TASK DESCRIPTION: Before you write out the listing, remove the pictures; everything else stays exactly as it is.
▼
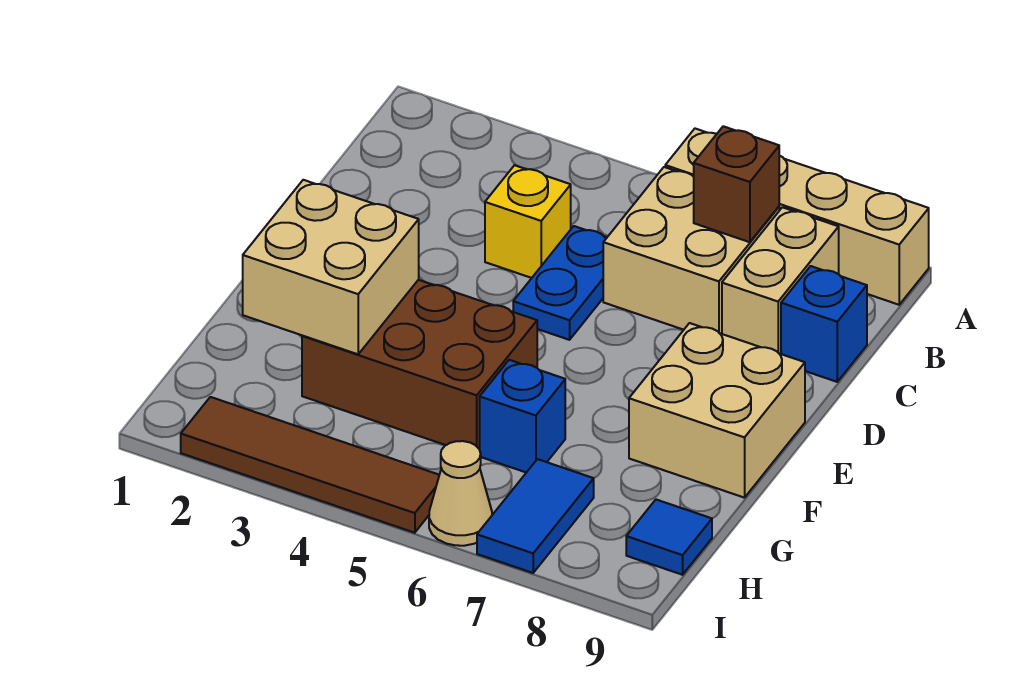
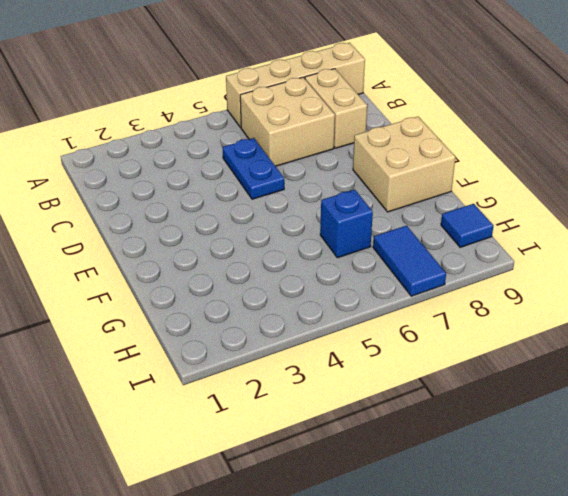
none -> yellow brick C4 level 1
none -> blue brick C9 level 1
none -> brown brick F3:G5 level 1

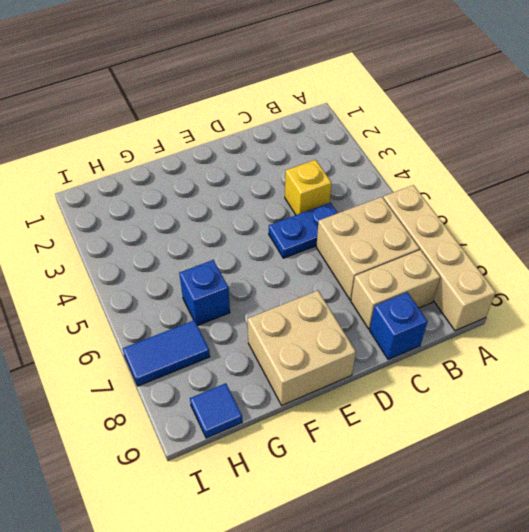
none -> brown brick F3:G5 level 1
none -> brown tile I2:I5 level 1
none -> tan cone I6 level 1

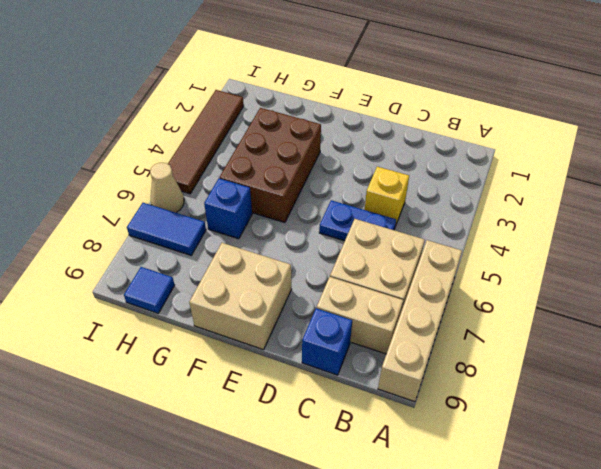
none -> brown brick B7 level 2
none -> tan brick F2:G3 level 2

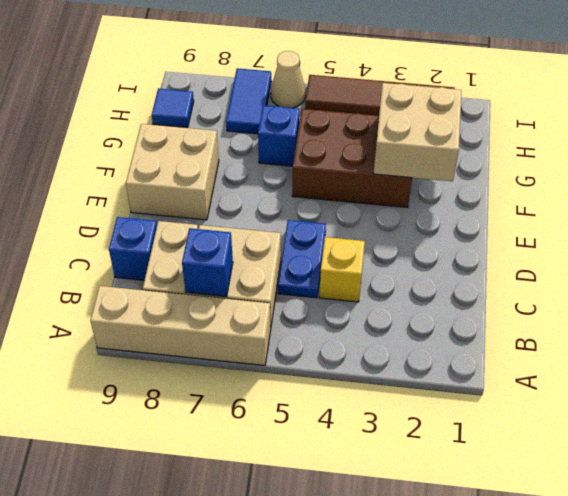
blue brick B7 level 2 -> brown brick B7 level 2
▲
RESPONSE AREA:
none -> yellow brick C4 level 1
none -> blue brick C9 level 1
none -> brown brick F3:G5 level 1

none -> brown brick F3:G5 level 1
none -> brown tile I2:I5 level 1
none -> tan cone I6 level 1

none -> brown brick B7 level 2
none -> tan brick F2:G3 level 2

blue brick B7 level 2 -> brown brick B7 level 2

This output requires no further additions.